Data shown START

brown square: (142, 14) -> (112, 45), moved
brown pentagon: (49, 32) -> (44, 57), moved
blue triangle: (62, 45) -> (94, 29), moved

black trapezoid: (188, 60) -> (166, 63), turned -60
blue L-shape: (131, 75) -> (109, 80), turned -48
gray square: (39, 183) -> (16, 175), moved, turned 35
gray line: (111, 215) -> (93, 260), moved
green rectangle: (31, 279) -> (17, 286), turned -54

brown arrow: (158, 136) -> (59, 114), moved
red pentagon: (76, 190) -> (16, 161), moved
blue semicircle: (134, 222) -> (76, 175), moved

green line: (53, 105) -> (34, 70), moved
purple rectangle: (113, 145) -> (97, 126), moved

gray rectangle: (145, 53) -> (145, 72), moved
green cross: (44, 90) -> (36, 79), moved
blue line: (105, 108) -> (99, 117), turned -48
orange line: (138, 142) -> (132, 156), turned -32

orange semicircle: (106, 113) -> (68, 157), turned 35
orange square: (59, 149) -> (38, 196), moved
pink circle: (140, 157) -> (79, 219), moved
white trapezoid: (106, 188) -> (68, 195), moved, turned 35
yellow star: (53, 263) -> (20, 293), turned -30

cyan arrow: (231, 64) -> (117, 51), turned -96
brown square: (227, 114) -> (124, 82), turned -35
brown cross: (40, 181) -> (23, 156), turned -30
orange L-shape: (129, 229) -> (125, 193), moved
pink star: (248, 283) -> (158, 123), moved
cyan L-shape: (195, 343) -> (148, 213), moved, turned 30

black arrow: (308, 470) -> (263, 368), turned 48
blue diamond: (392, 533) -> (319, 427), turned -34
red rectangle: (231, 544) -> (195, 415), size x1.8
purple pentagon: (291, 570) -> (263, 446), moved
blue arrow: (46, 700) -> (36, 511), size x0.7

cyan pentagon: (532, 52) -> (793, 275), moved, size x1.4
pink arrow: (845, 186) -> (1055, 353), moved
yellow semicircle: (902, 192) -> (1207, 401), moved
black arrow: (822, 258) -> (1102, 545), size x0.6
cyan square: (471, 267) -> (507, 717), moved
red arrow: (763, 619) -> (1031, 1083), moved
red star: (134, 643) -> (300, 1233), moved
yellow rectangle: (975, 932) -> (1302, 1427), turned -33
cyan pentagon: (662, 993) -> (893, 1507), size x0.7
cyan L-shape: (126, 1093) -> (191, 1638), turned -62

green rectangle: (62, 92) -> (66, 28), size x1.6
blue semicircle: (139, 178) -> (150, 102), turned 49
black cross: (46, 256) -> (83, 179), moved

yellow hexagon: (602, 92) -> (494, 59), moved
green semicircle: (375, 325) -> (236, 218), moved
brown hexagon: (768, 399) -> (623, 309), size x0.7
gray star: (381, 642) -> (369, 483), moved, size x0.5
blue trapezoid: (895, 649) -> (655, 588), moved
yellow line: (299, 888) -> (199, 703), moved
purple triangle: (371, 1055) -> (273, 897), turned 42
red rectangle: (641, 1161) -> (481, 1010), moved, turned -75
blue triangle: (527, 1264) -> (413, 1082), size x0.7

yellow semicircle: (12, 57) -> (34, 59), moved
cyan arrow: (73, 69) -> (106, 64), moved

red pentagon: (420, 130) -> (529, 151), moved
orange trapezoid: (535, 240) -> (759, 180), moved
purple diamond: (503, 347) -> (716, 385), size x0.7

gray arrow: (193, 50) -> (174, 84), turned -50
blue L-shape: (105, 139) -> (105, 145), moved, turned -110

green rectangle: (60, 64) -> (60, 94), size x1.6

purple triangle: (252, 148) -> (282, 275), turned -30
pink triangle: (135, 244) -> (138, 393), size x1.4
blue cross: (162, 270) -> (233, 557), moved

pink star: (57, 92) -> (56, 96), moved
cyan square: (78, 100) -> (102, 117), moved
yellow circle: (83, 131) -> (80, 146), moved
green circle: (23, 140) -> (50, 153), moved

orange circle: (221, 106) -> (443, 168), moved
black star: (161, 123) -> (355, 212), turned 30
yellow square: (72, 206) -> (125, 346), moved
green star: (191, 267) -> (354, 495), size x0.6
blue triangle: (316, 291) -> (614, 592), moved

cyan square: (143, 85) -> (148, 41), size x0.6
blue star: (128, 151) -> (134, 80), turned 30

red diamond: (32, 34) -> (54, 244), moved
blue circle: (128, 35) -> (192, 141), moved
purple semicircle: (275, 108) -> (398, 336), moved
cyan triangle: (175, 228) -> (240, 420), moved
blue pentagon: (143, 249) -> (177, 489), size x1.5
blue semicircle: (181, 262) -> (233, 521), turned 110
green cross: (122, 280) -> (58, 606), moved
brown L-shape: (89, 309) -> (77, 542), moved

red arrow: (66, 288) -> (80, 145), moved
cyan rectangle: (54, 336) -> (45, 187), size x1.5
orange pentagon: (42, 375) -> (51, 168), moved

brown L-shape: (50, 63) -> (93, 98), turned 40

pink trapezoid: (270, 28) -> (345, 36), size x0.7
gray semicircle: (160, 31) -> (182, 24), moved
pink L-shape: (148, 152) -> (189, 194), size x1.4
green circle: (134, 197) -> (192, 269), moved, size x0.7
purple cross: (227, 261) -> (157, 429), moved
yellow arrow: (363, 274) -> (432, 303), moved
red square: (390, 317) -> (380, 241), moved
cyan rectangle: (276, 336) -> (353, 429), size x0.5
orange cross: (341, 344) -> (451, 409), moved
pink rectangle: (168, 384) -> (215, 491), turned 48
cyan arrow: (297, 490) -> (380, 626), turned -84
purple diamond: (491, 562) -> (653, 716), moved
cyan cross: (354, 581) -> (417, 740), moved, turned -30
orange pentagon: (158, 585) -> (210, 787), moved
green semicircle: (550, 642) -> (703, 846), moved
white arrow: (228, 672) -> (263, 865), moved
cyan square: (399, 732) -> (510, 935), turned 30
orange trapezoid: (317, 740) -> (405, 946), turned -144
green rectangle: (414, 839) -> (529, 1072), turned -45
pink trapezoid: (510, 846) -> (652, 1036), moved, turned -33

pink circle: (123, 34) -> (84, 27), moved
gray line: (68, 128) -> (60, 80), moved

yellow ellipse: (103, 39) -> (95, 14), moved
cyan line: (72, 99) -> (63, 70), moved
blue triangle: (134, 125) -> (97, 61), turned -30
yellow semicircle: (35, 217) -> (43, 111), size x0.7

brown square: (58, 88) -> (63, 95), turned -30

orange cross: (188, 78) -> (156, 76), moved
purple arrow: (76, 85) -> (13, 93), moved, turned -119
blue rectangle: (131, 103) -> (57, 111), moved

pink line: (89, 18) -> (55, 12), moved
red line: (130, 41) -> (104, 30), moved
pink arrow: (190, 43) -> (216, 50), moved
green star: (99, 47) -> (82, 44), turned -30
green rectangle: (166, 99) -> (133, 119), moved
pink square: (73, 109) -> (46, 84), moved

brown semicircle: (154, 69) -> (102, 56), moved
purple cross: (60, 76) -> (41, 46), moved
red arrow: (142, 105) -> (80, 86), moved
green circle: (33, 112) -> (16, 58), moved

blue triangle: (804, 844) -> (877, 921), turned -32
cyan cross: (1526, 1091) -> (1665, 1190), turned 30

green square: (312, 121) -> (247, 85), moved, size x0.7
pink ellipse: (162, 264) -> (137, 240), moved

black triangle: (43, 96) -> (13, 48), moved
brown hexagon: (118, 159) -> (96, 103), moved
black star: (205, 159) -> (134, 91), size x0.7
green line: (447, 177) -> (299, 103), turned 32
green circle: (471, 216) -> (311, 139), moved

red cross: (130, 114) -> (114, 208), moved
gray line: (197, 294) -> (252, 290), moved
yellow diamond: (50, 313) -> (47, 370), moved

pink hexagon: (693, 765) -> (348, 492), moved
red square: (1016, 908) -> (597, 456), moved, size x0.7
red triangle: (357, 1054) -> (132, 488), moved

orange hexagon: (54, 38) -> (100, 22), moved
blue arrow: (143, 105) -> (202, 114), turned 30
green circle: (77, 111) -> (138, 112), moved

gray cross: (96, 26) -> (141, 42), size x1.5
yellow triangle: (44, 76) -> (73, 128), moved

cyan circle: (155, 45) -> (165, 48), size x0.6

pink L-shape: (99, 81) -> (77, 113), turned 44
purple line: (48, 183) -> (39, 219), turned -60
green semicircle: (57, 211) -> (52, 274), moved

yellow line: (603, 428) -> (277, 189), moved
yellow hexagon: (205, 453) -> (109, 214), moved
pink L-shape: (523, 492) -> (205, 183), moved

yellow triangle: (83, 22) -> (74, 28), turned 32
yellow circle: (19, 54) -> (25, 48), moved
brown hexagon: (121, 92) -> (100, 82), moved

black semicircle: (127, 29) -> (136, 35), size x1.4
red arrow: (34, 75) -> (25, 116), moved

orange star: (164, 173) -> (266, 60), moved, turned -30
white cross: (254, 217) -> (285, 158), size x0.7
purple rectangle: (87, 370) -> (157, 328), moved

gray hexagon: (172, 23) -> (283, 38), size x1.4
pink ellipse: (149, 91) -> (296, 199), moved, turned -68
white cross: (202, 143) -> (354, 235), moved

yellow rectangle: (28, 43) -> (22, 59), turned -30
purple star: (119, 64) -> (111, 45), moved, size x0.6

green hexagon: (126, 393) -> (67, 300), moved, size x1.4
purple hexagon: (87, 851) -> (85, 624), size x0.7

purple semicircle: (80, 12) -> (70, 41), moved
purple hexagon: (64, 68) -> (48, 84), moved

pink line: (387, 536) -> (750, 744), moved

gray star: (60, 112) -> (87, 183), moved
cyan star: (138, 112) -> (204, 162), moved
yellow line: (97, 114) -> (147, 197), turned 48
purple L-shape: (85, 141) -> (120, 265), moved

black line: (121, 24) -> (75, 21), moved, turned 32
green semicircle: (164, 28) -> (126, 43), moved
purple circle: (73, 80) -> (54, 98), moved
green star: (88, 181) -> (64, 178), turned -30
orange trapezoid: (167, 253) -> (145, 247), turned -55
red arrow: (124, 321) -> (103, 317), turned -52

Data shown END

» **Work request**:
Repeat exactly the lines above from the one with "blue star: (128, 151) -> (134, 80), turned 30" up to and including the one with "pink trapezoid: (270, 28)". No other line belongs in the reply.

» **Task result**:
blue star: (128, 151) -> (134, 80), turned 30

red diamond: (32, 34) -> (54, 244), moved
blue circle: (128, 35) -> (192, 141), moved
purple semicircle: (275, 108) -> (398, 336), moved
cyan triangle: (175, 228) -> (240, 420), moved
blue pentagon: (143, 249) -> (177, 489), size x1.5
blue semicircle: (181, 262) -> (233, 521), turned 110
green cross: (122, 280) -> (58, 606), moved
brown L-shape: (89, 309) -> (77, 542), moved

red arrow: (66, 288) -> (80, 145), moved
cyan rectangle: (54, 336) -> (45, 187), size x1.5
orange pentagon: (42, 375) -> (51, 168), moved

brown L-shape: (50, 63) -> (93, 98), turned 40

pink trapezoid: (270, 28) -> (345, 36), size x0.7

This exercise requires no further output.